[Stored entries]
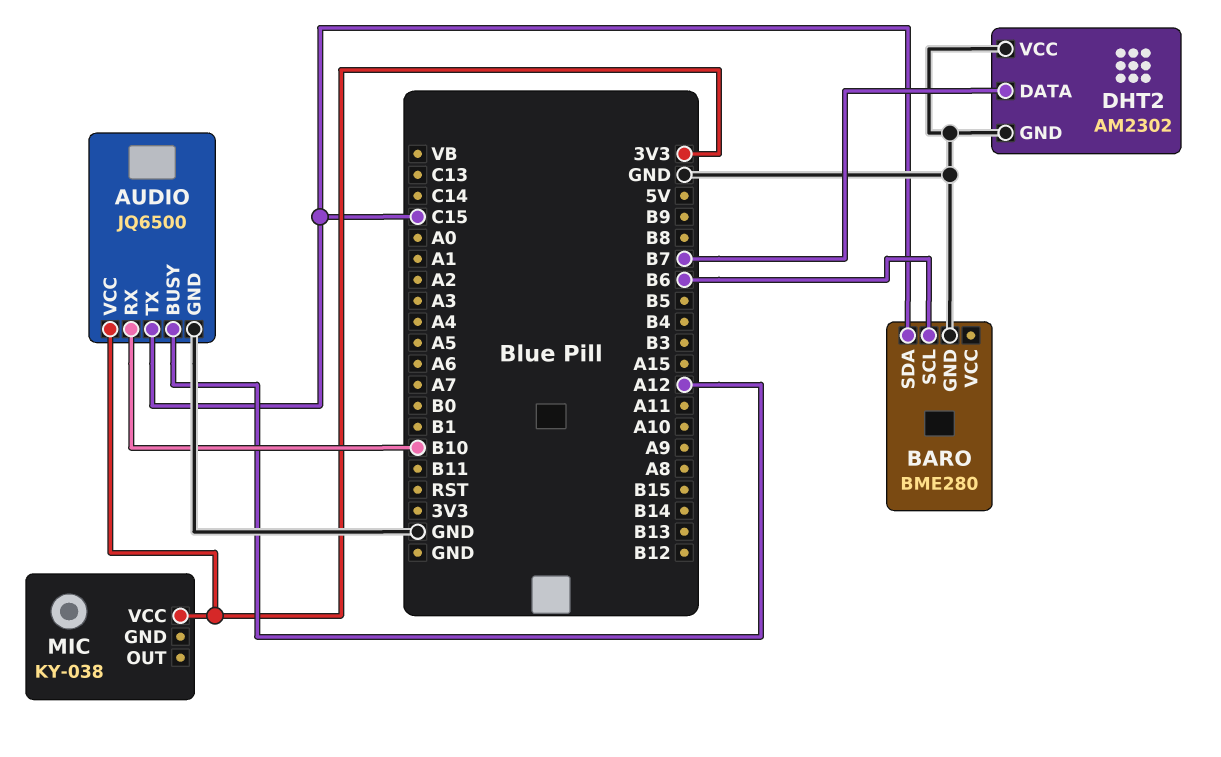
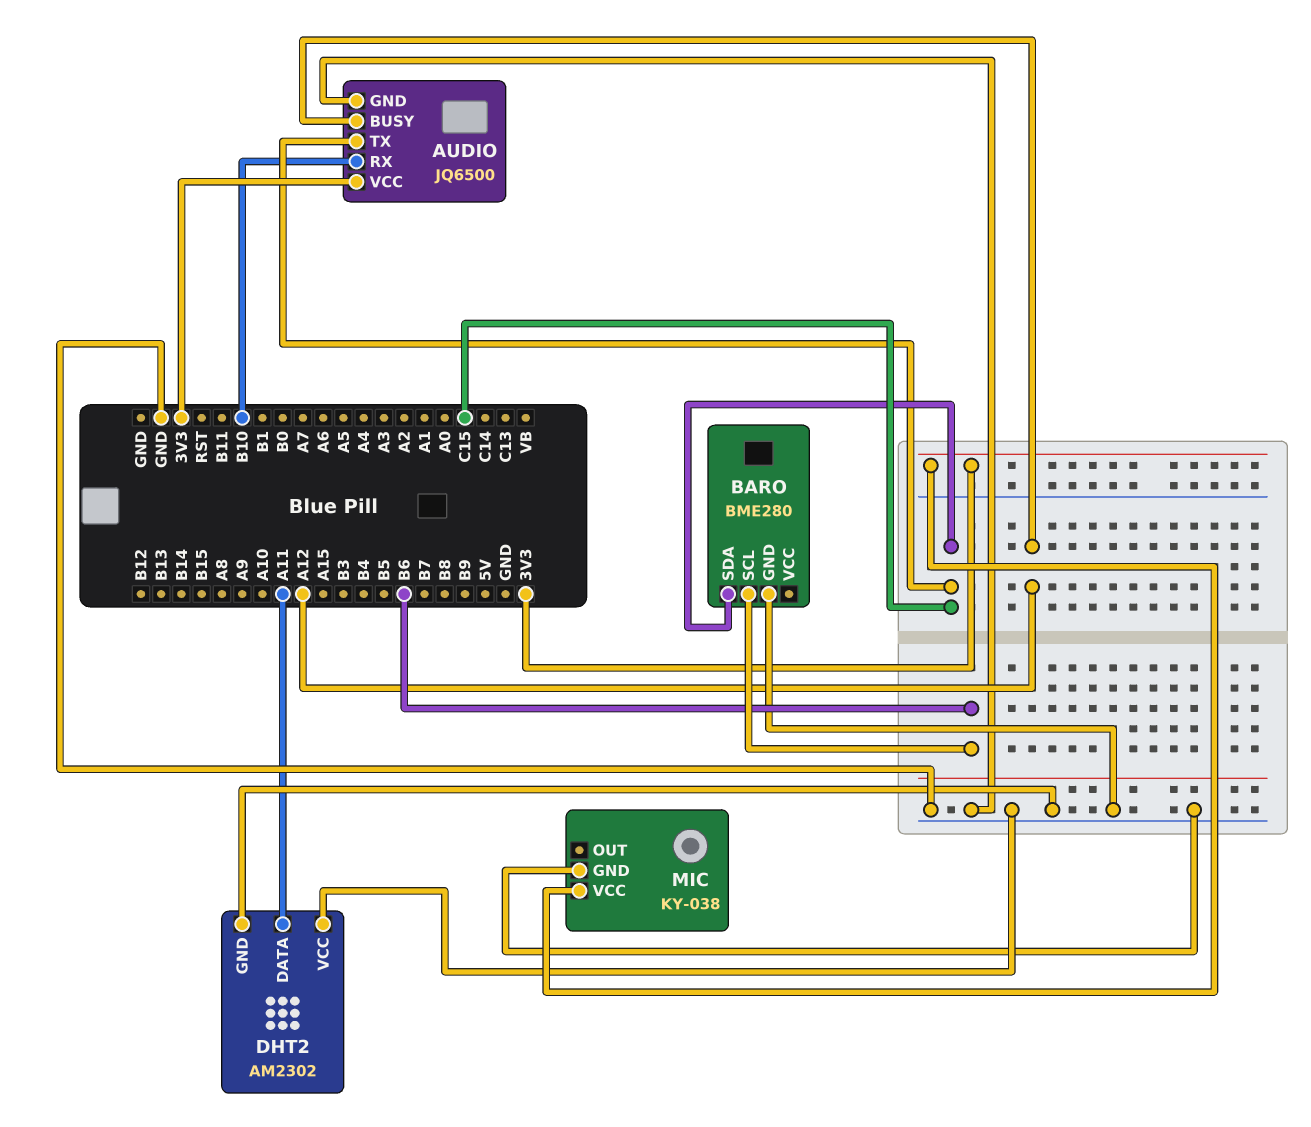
DHT2 pin DATA: B7 -> A11
MIC pin GND: none -> GND

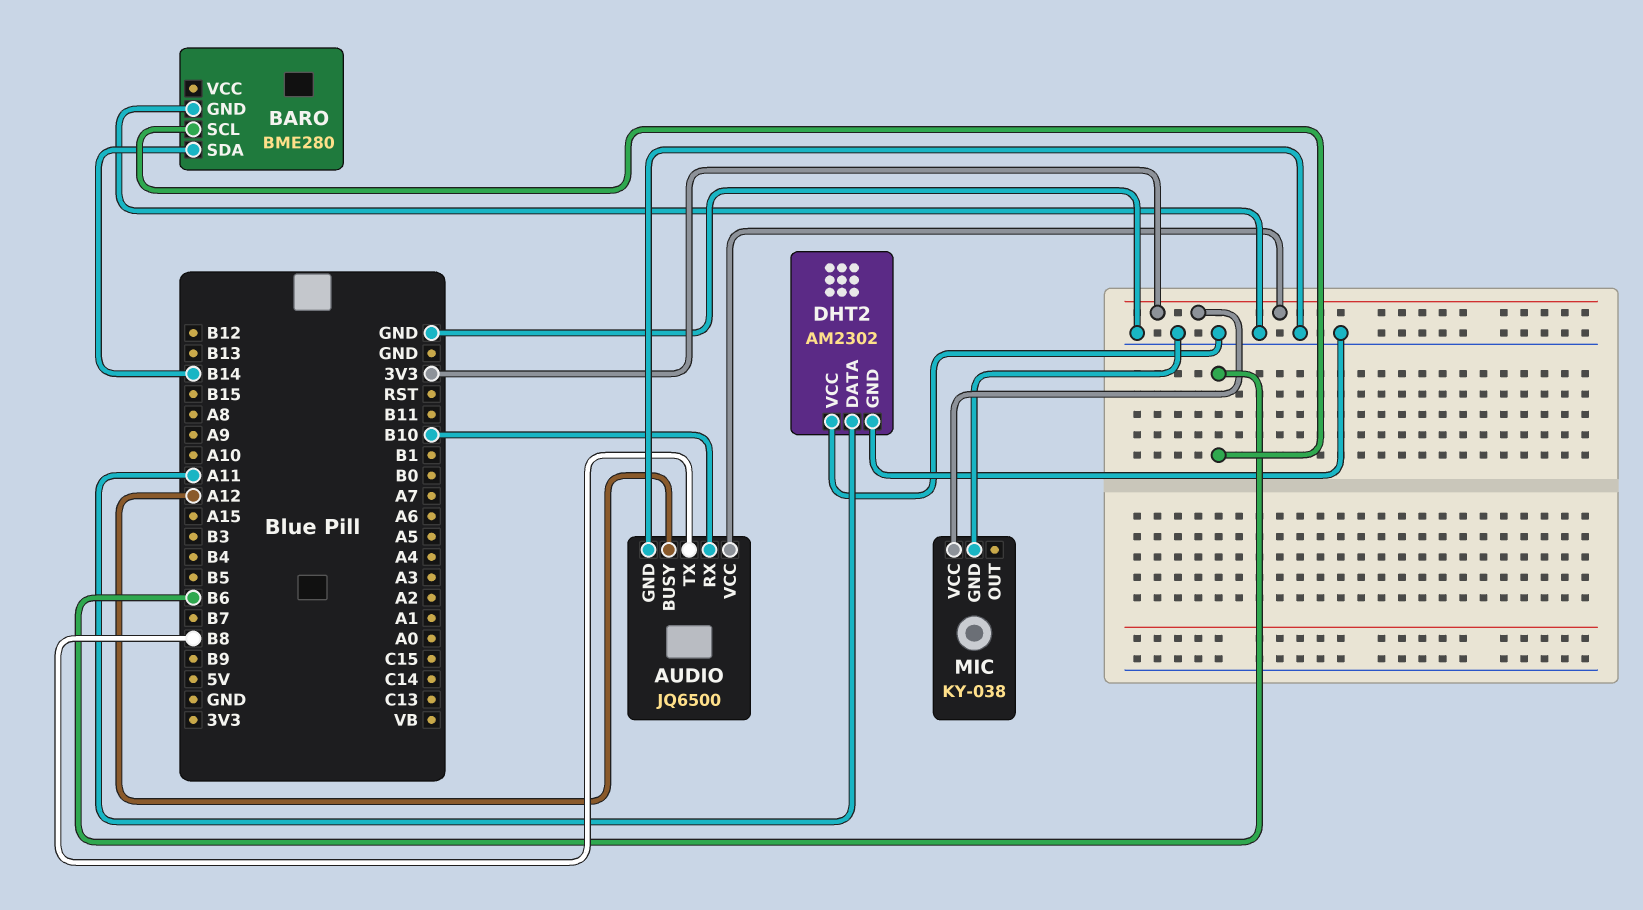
AUDIO pin TX: C15 -> B8
BARO pin SDA: C15 -> B14

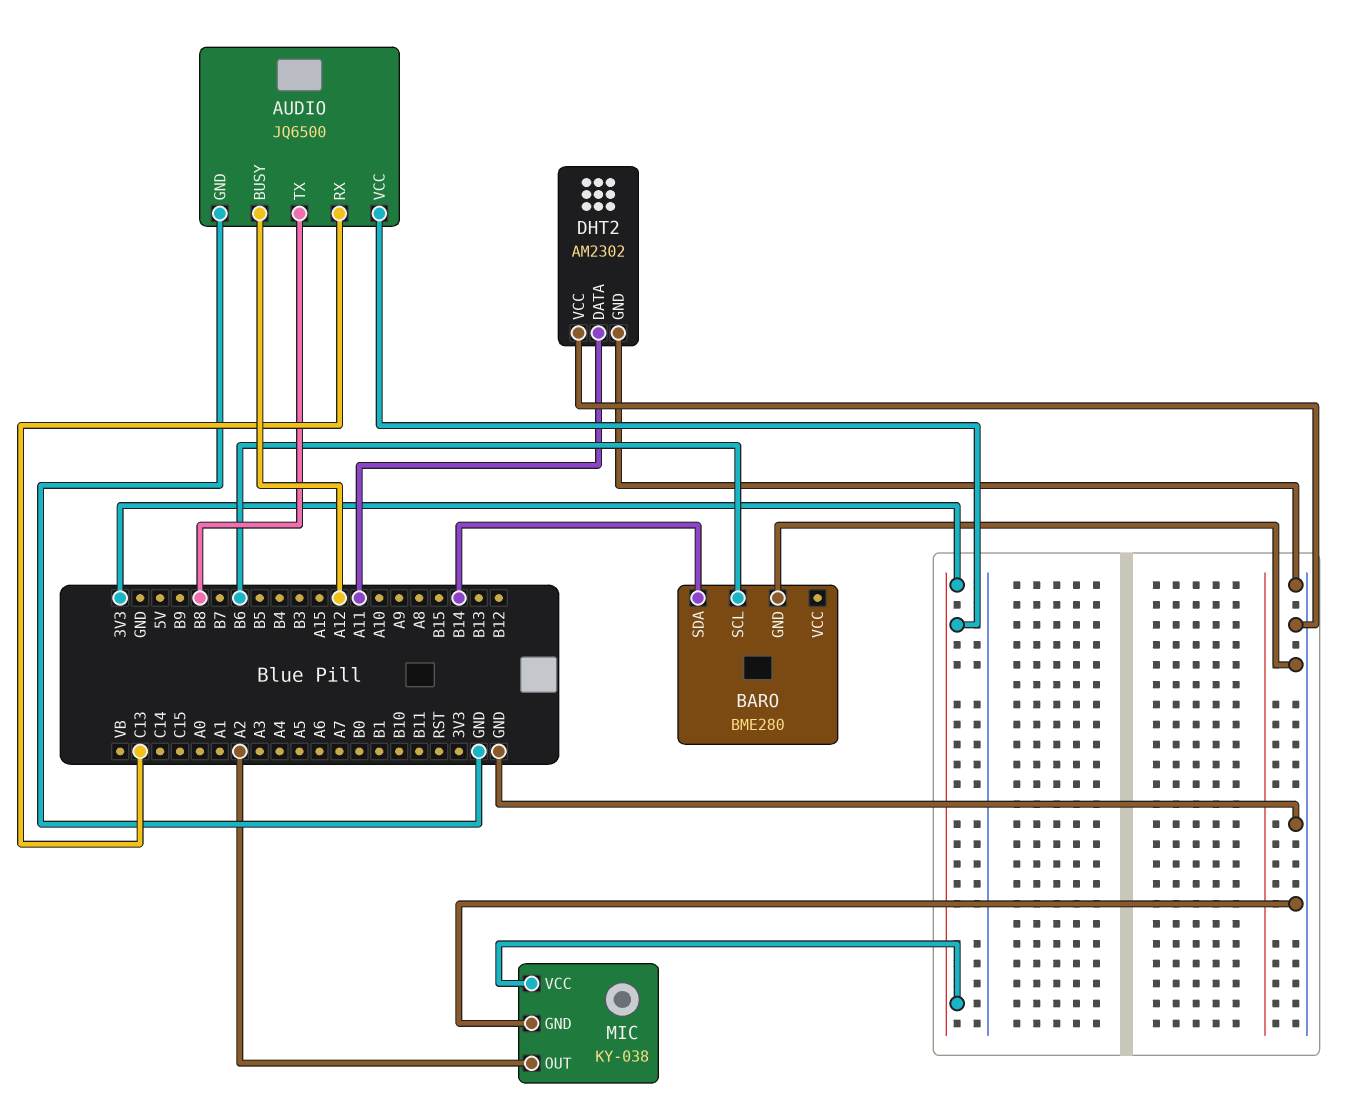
AUDIO pin RX: B10 -> C13
MIC pin OUT: none -> A2

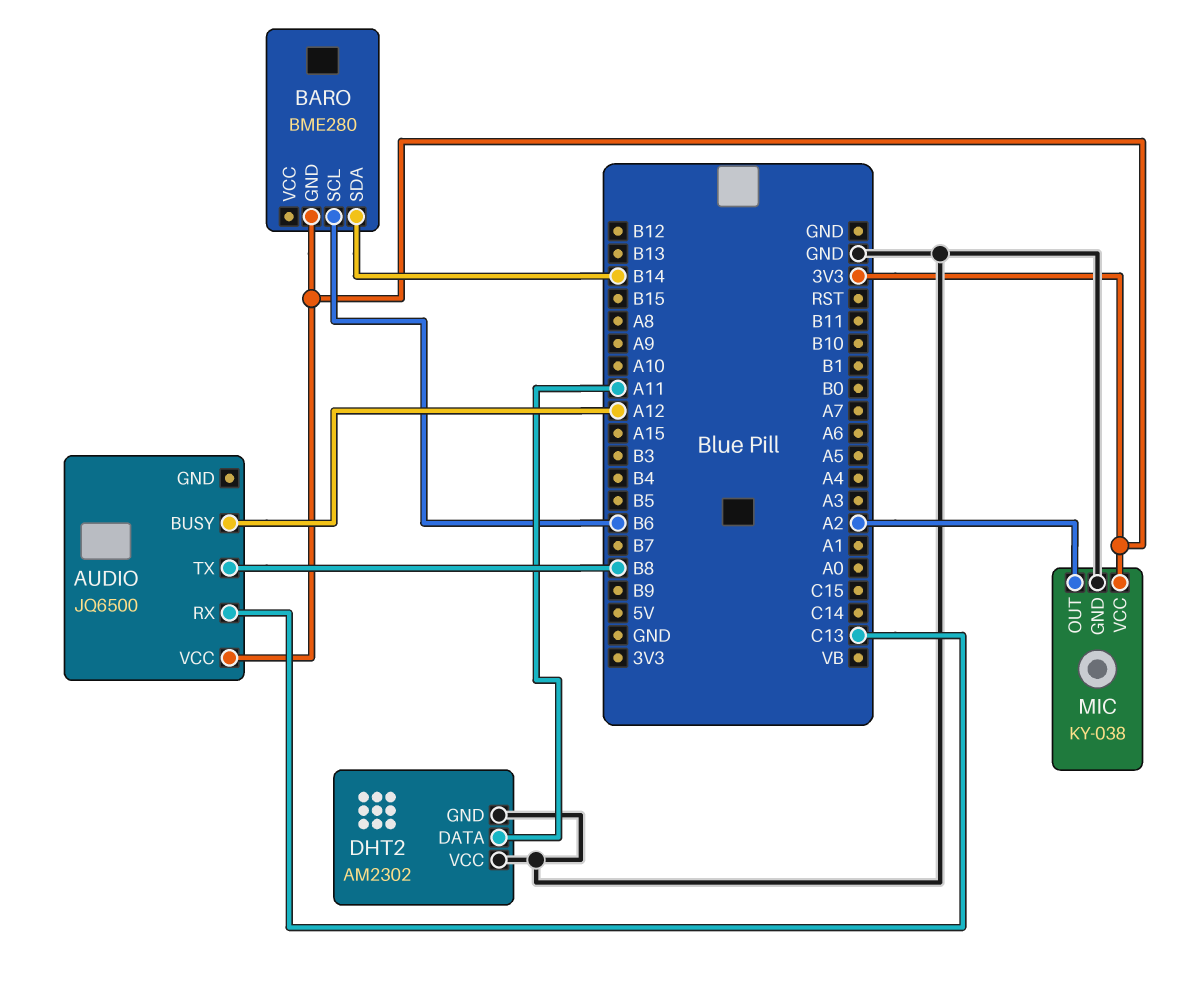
AUDIO pin GND: GND -> none
BARO pin GND: GND -> 3V3

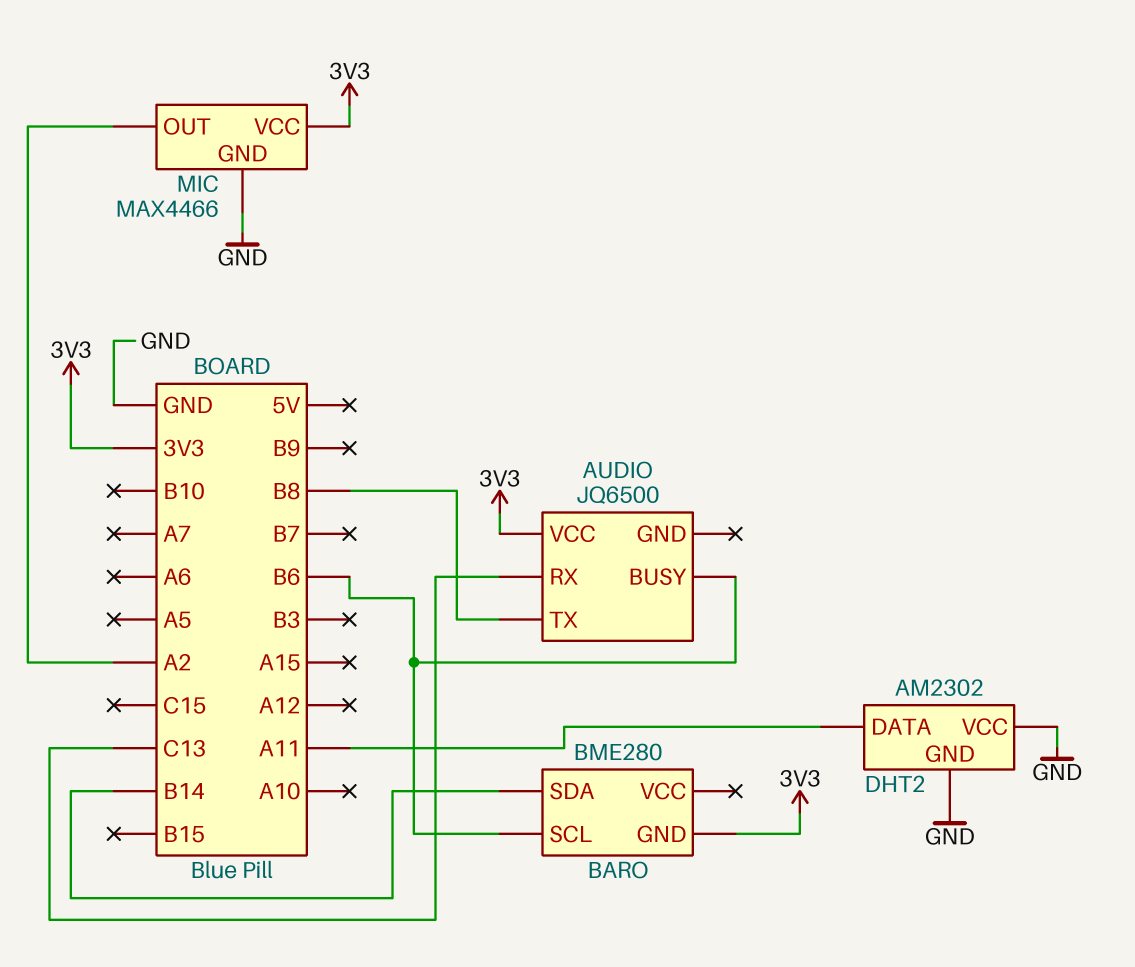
AUDIO pin BUSY: A12 -> B6
MIC: KY-038 -> MAX4466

**EXERCISE DETAILS**:
Return the preceding entries exactly, each word as given, but leave out any picture.

**RESPONSE AREA**:
DHT2 pin DATA: B7 -> A11
MIC pin GND: none -> GND

AUDIO pin TX: C15 -> B8
BARO pin SDA: C15 -> B14

AUDIO pin RX: B10 -> C13
MIC pin OUT: none -> A2

AUDIO pin GND: GND -> none
BARO pin GND: GND -> 3V3

AUDIO pin BUSY: A12 -> B6
MIC: KY-038 -> MAX4466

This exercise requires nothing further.